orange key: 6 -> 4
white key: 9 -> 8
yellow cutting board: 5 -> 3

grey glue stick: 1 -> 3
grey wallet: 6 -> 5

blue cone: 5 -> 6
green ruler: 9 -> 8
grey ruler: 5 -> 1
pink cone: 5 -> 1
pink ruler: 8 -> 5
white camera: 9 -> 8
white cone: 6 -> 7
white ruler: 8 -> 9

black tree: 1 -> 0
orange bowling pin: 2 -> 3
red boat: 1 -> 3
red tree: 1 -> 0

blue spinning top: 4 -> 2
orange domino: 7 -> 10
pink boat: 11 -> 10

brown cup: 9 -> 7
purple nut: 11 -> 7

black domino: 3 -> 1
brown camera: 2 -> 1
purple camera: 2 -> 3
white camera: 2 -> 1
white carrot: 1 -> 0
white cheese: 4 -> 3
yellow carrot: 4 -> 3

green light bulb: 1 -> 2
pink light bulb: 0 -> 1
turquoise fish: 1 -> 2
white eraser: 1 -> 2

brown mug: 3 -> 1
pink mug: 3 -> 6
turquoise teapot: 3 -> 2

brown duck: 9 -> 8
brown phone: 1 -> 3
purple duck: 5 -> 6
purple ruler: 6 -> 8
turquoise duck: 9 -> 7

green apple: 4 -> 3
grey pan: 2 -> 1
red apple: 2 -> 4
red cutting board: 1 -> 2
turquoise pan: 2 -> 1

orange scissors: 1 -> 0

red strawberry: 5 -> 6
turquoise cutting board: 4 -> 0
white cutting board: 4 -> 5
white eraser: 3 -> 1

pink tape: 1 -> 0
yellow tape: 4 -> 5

*****

Where the string "light" turns up in a line of the data above, copy that whole line.

green light bulb: 1 -> 2
pink light bulb: 0 -> 1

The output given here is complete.